Required work:
Copy everything in the data below exactly except the pictures.
Content starts
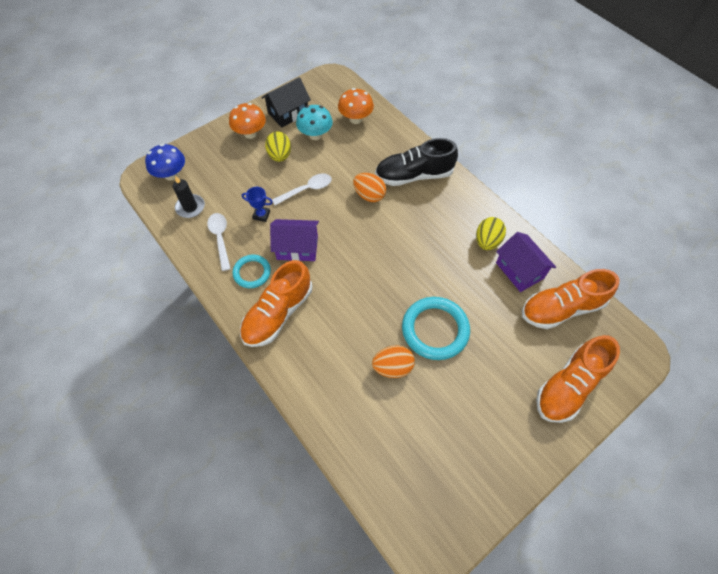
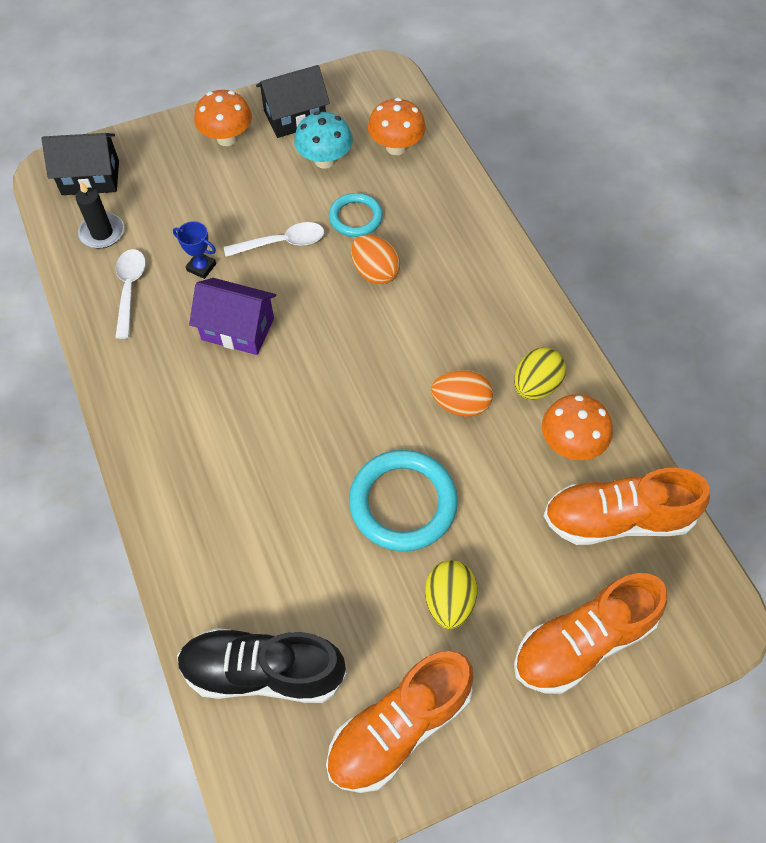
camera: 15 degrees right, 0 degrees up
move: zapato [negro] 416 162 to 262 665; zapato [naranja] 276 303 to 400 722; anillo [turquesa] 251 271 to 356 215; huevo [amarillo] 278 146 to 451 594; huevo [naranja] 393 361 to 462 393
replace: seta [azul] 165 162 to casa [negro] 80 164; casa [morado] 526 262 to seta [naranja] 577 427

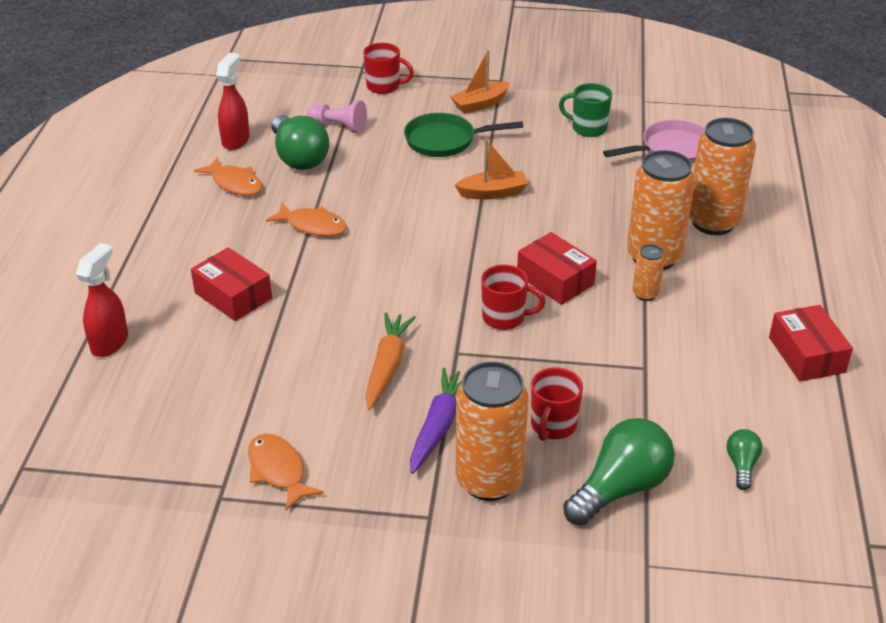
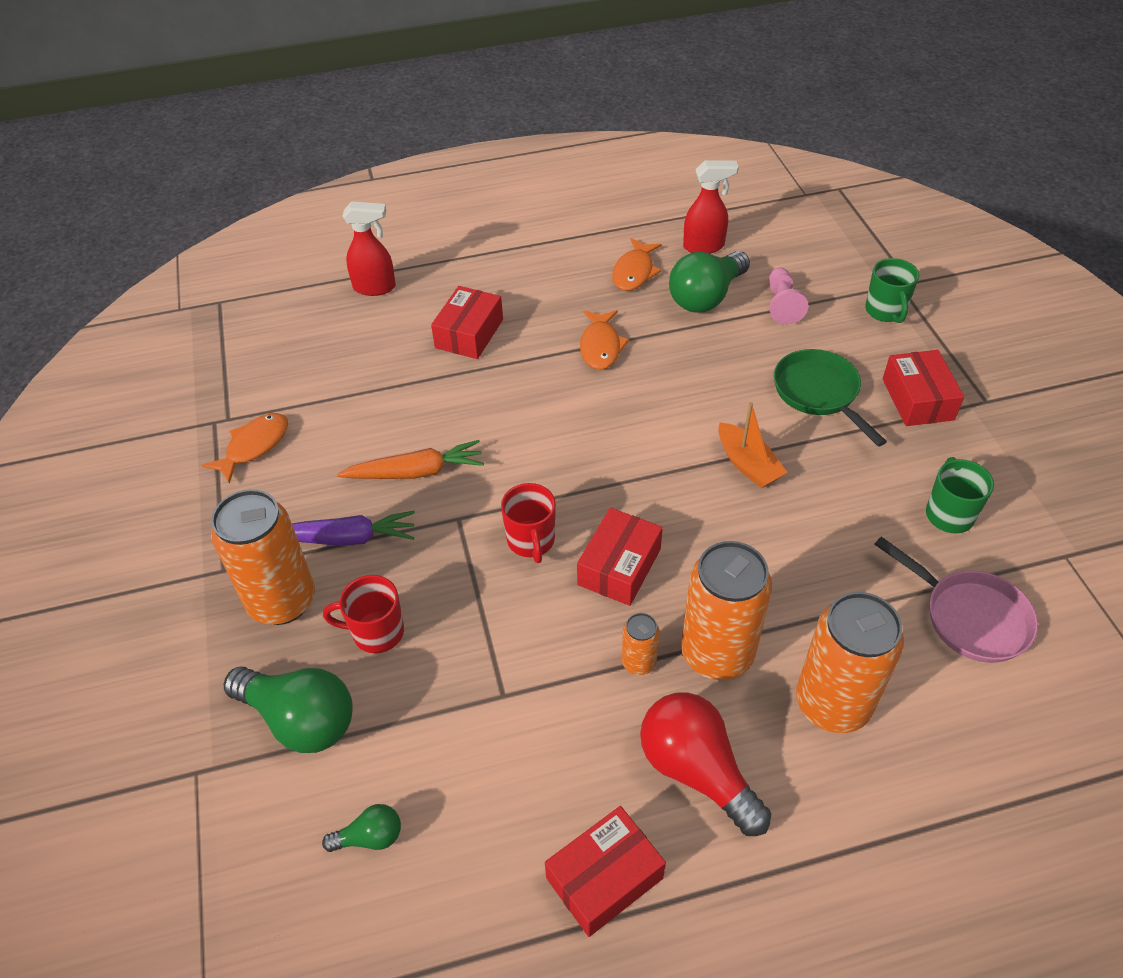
camera: 70 degrees right, 10 degrees up
insert: bombilla [rojo] 705 764
replace: barco [naranja] 480 82 to caja [rojo] 923 388
recolor: taza [rojo] 388 68 to taza [verde] 892 290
Content ends
Written reply:
camera: 15 degrees right, 0 degrees up
move: zapato [negro] 416 162 to 262 665; zapato [naranja] 276 303 to 400 722; anillo [turquesa] 251 271 to 356 215; huevo [amarillo] 278 146 to 451 594; huevo [naranja] 393 361 to 462 393
replace: seta [azul] 165 162 to casa [negro] 80 164; casa [morado] 526 262 to seta [naranja] 577 427

camera: 70 degrees right, 10 degrees up
insert: bombilla [rojo] 705 764
replace: barco [naranja] 480 82 to caja [rojo] 923 388
recolor: taza [rojo] 388 68 to taza [verde] 892 290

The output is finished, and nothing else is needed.